→ Your objective
Look over the material for the string "blue". Copy every line where it turns up.

:: Data extracts ::

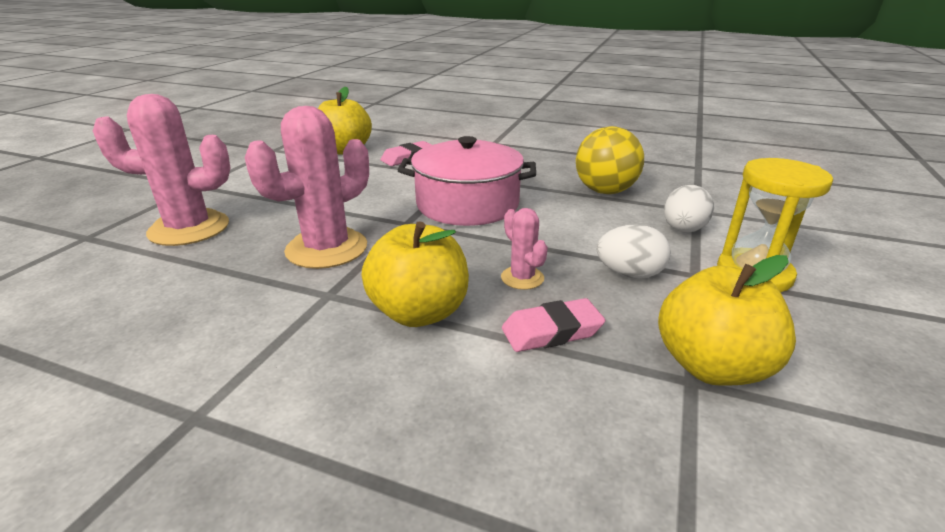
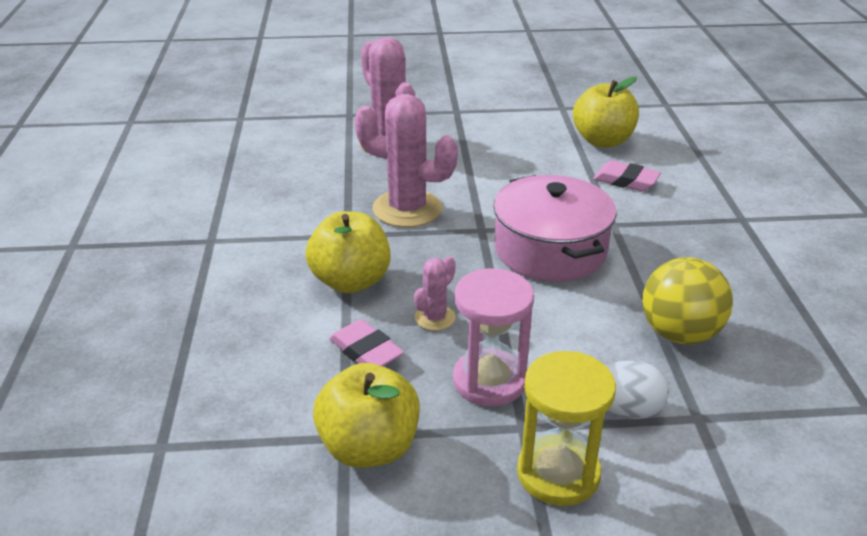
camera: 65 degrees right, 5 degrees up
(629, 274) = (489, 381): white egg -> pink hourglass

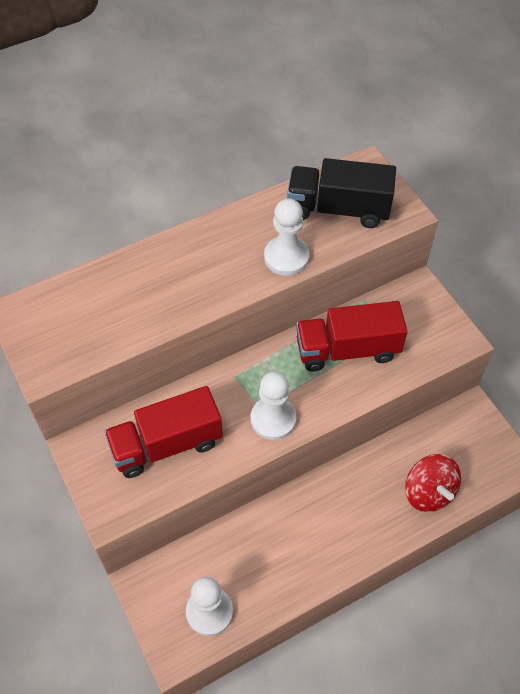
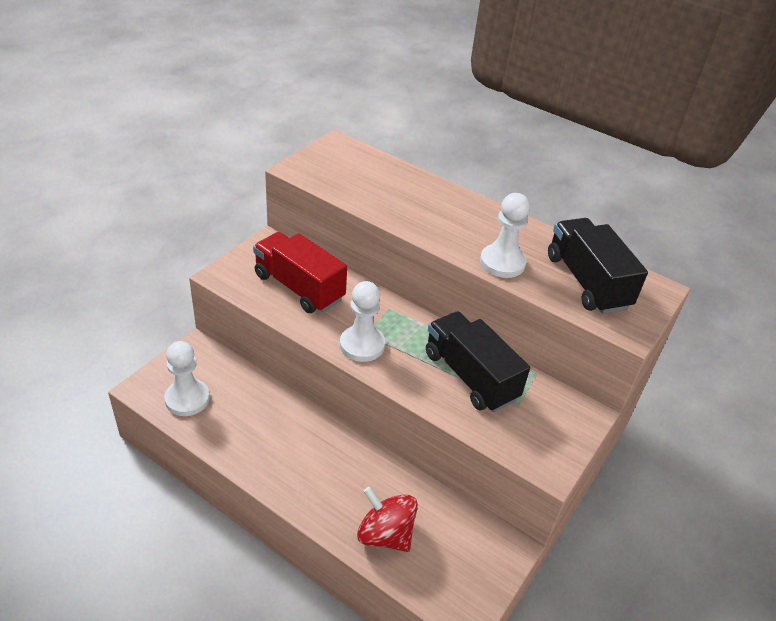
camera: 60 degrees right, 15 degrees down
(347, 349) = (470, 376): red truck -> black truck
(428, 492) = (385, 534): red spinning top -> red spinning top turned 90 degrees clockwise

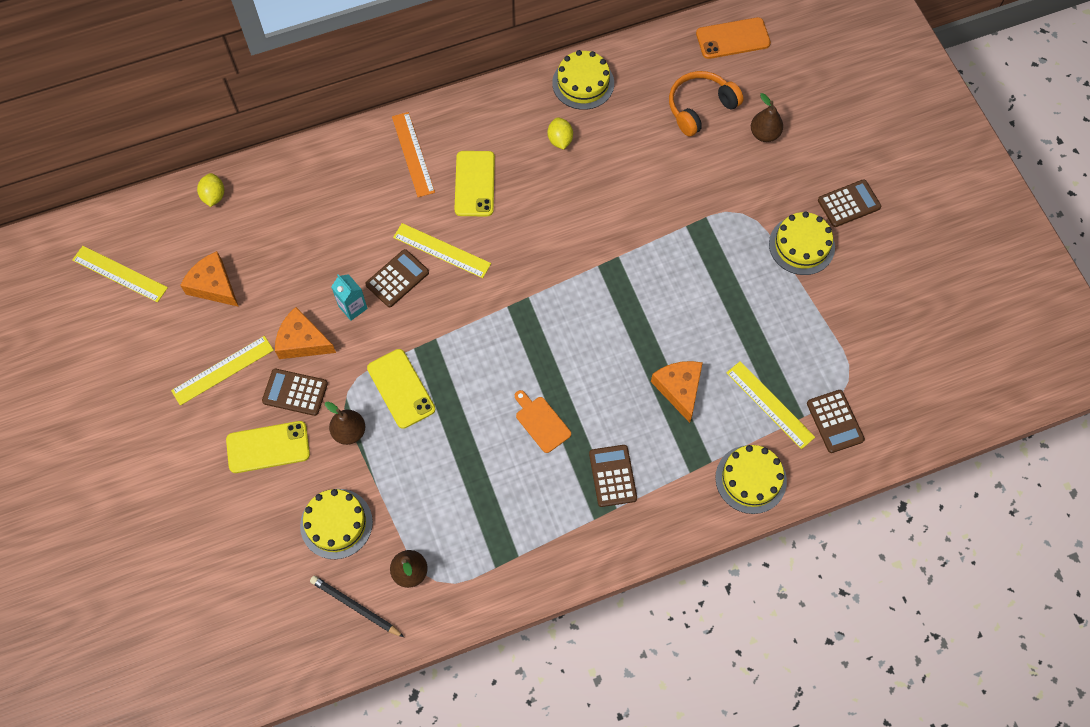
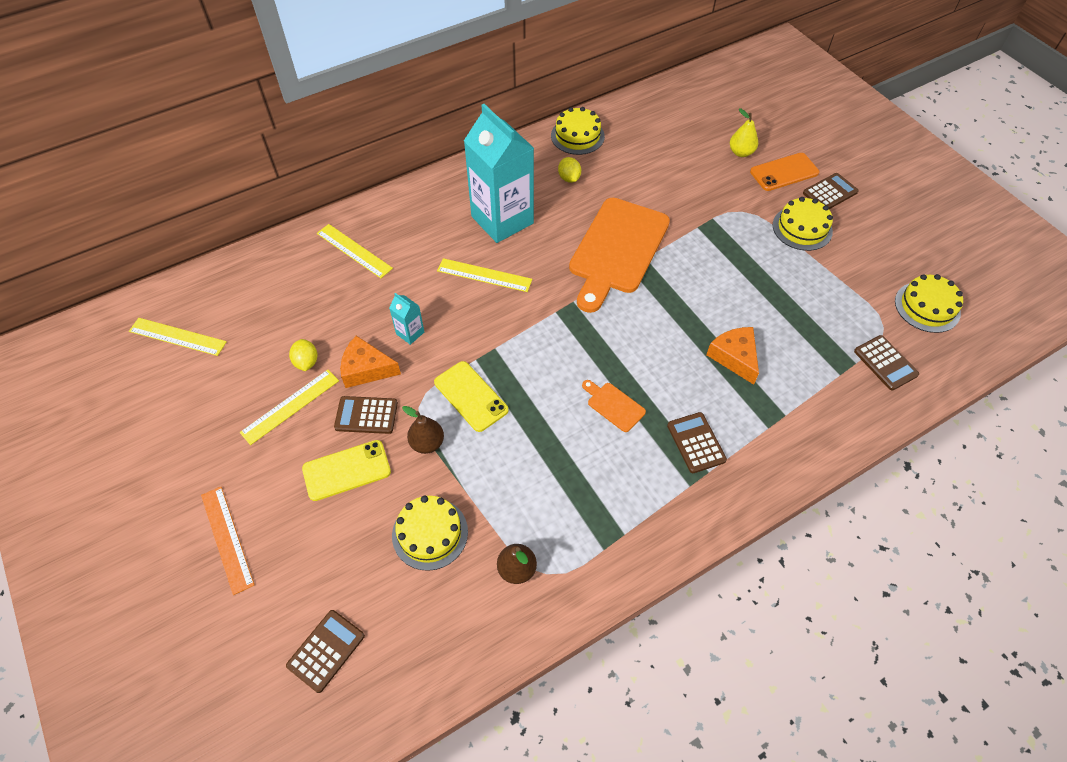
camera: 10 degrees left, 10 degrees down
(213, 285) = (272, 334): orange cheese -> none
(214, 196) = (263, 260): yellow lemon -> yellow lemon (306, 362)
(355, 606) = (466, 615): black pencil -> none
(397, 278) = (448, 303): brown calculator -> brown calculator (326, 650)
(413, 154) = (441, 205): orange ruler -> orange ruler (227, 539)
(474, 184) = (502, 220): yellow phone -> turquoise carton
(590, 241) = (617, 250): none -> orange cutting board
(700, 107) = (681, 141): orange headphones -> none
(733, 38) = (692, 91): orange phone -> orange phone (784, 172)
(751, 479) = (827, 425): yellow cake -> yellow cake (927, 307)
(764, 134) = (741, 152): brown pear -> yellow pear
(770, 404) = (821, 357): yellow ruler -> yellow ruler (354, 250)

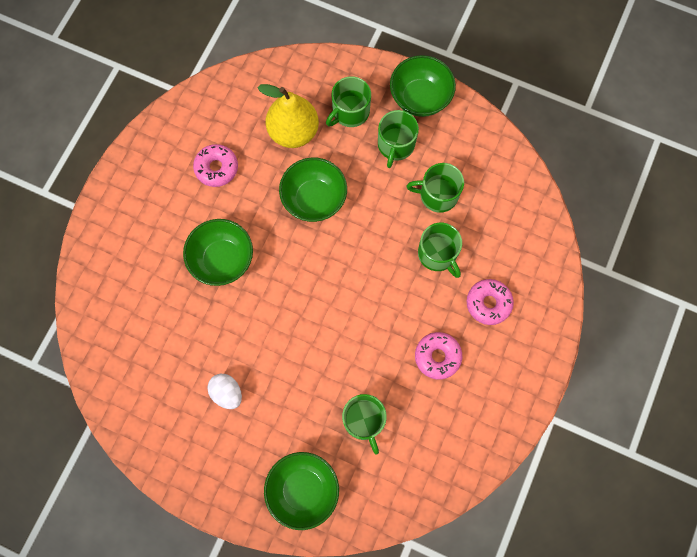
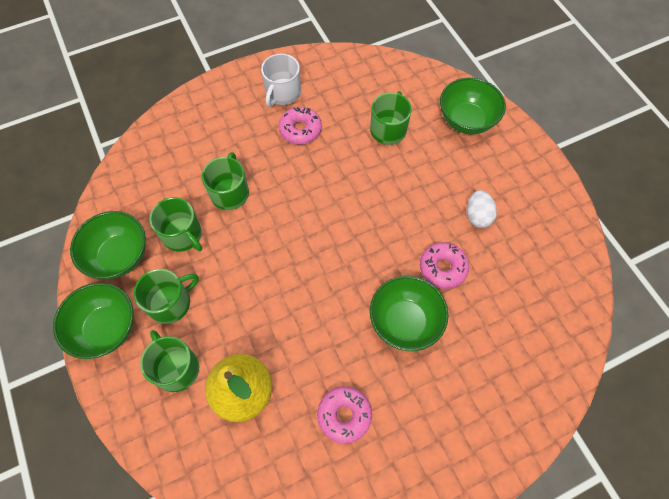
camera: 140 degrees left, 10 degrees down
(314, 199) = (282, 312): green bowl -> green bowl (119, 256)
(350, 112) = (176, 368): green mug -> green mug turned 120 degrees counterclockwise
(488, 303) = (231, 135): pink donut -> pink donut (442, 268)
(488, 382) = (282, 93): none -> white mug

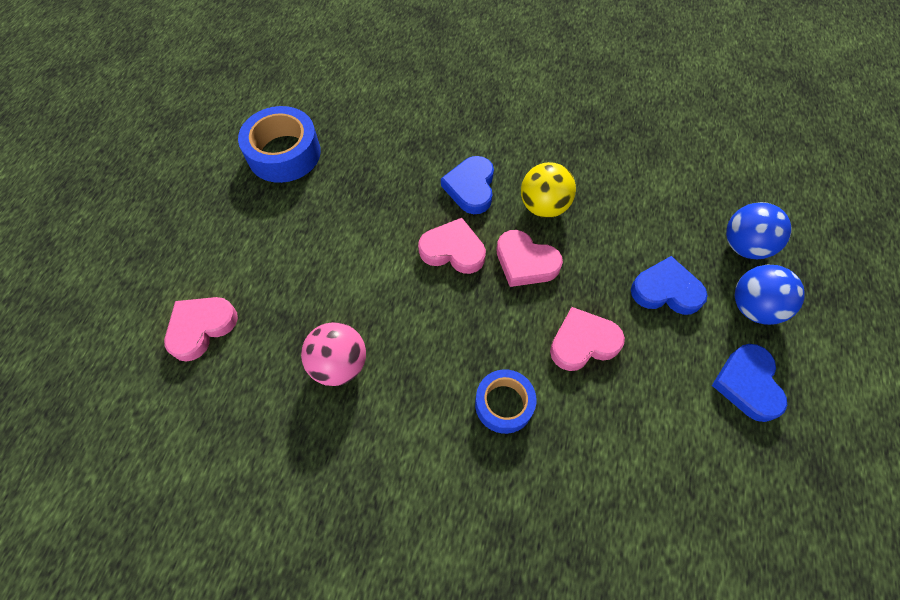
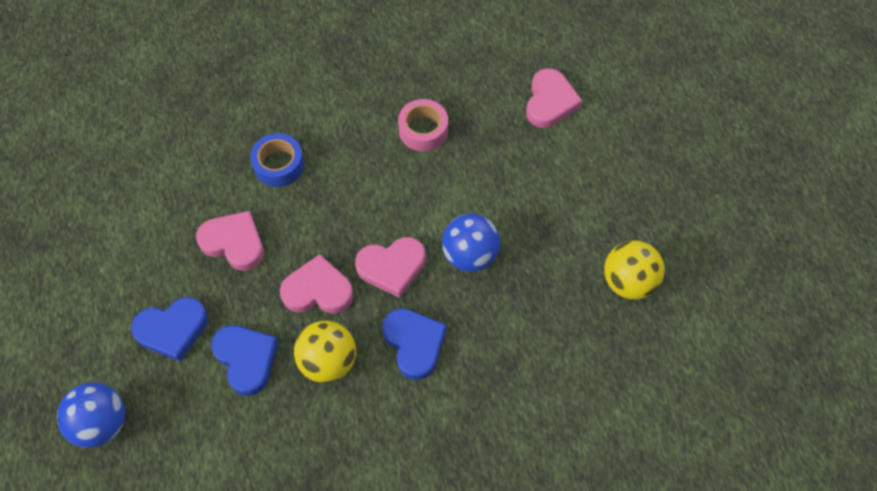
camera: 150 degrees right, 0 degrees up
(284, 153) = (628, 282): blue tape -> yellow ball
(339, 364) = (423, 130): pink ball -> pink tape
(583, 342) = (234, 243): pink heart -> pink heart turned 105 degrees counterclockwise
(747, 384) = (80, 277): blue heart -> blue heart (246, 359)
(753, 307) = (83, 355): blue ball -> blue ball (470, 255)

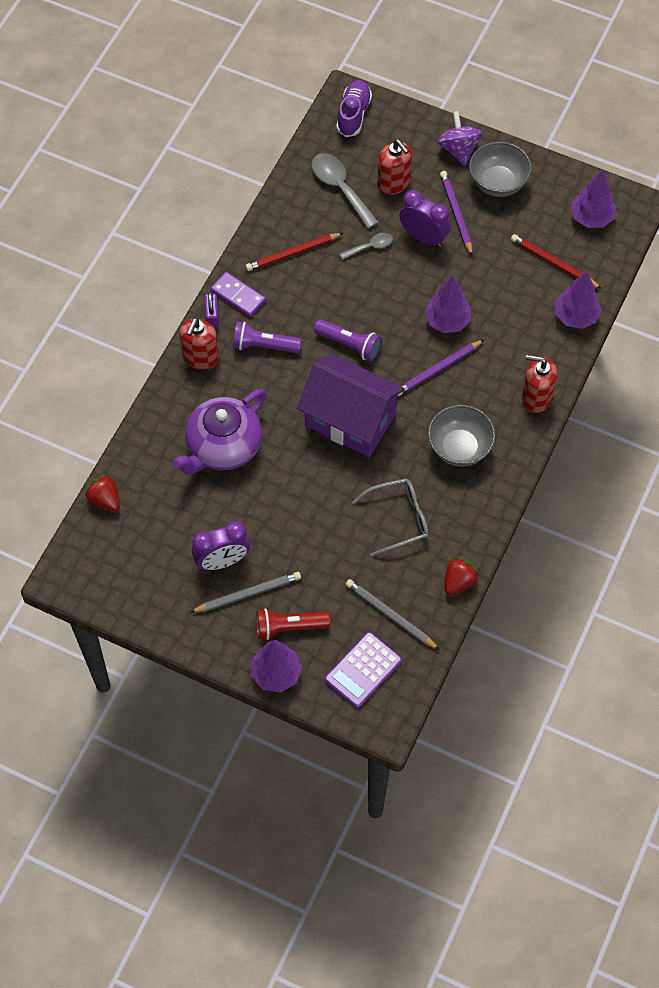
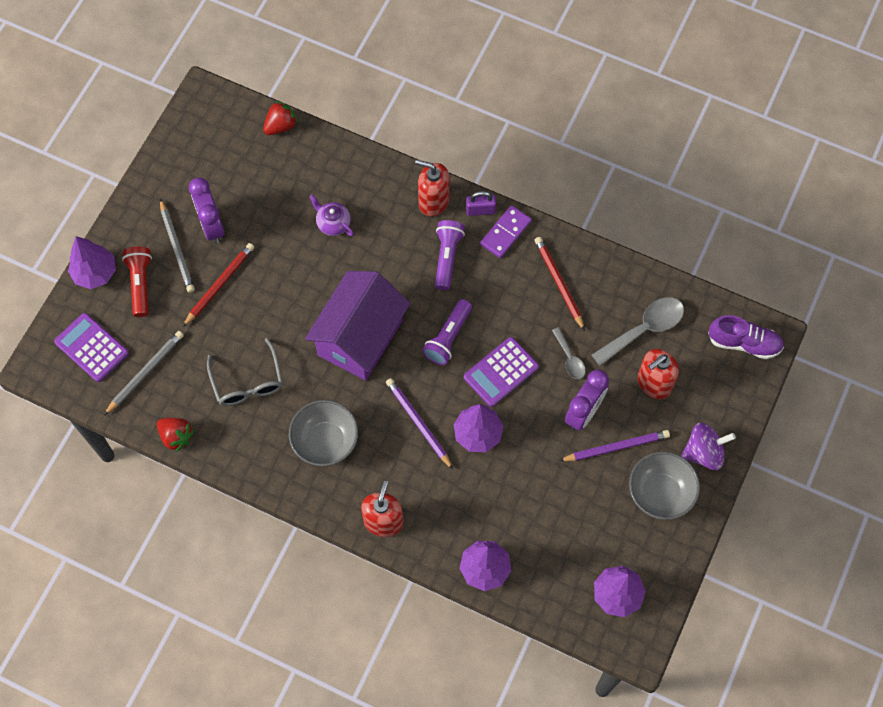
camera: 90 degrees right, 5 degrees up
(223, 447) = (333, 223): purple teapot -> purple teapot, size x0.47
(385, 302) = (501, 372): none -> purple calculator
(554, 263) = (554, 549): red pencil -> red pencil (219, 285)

:::

→ Exercise result
(284, 153) = (628, 282): blue tape -> yellow ball
(747, 384) = (80, 277): blue heart -> blue heart (246, 359)
(753, 307) = (83, 355): blue ball -> blue ball (470, 255)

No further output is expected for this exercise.